- [Information provided]
● ● ● ●
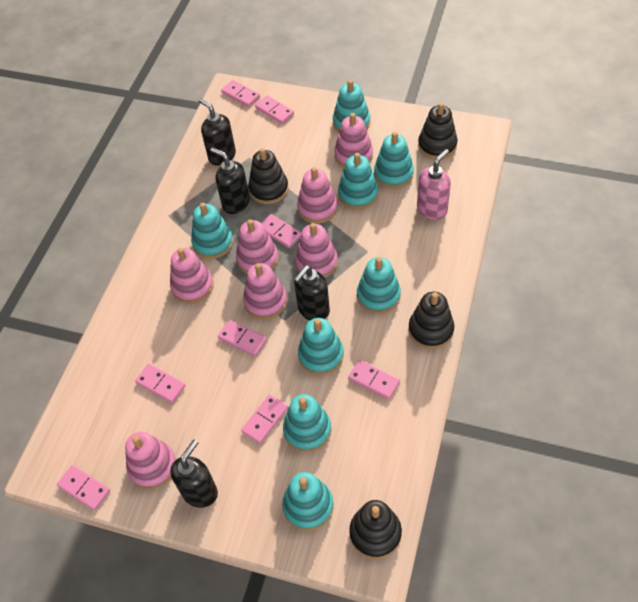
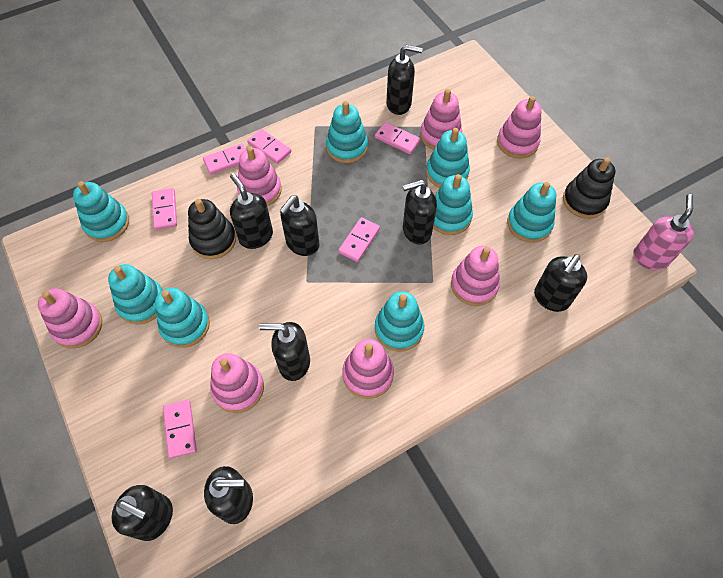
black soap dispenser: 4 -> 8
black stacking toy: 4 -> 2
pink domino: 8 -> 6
● ● ● ●
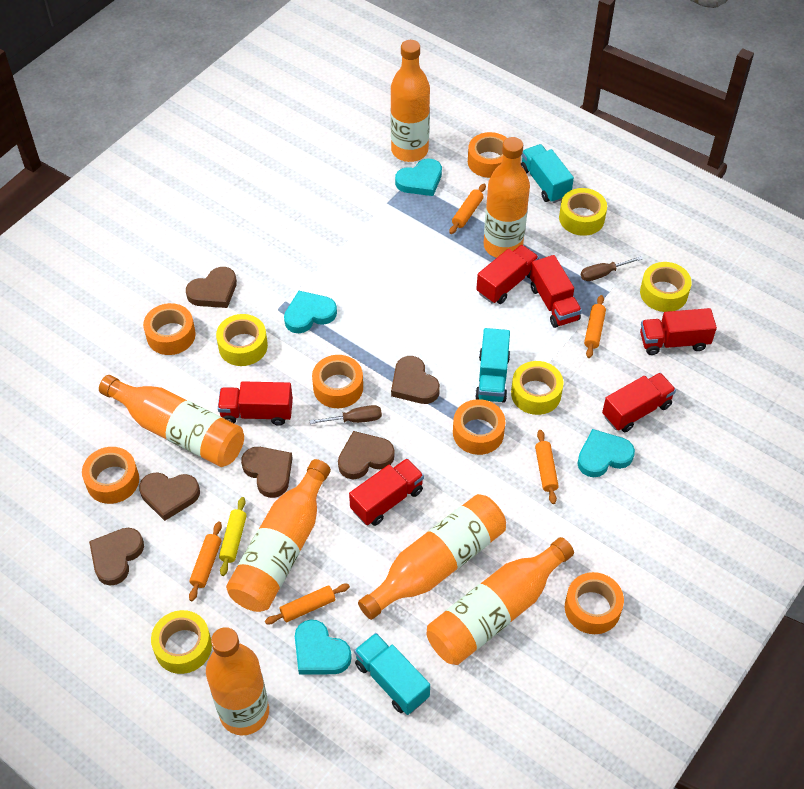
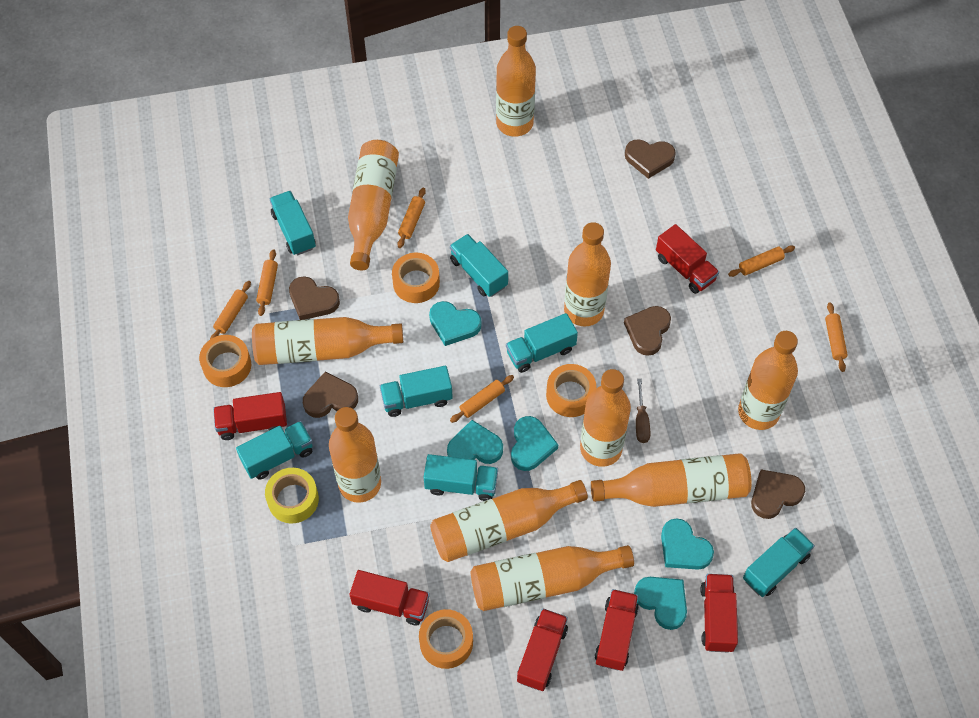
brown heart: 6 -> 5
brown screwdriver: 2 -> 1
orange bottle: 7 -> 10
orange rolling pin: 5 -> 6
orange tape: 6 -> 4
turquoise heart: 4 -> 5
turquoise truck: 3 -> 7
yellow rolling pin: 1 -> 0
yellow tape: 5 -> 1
● ● ● ●
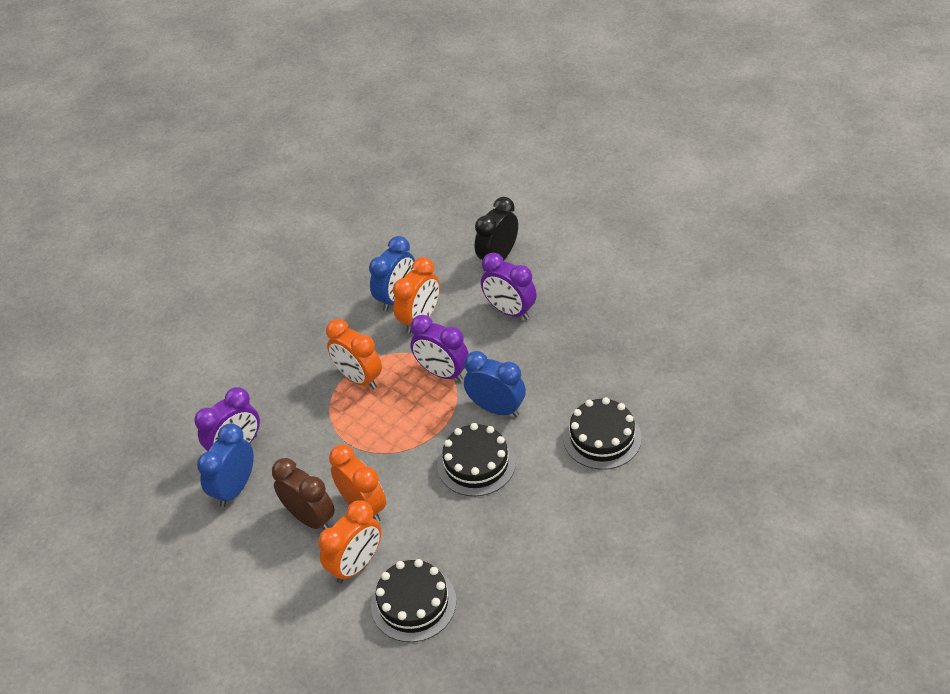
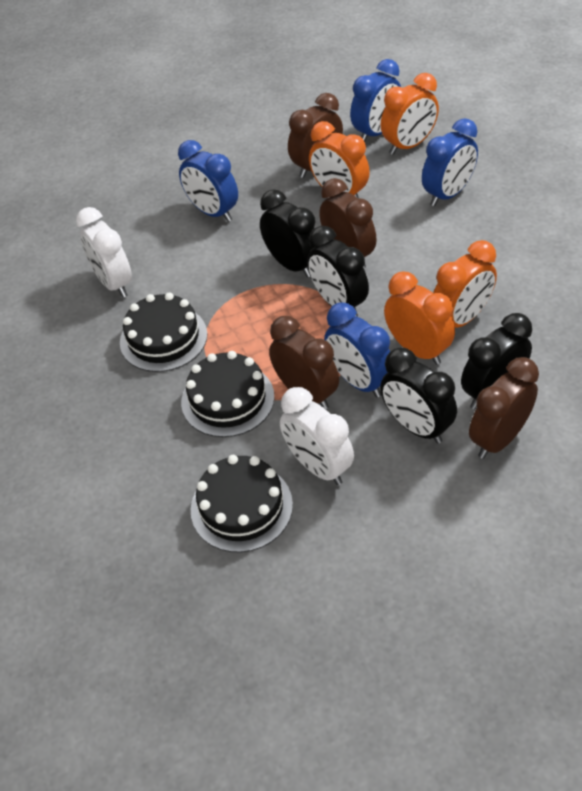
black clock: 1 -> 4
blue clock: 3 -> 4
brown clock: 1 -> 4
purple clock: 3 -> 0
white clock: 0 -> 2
● ● ● ●
Your answer should be one number: how many lines of the listing include the word "yellow".

- [Output of the task]
2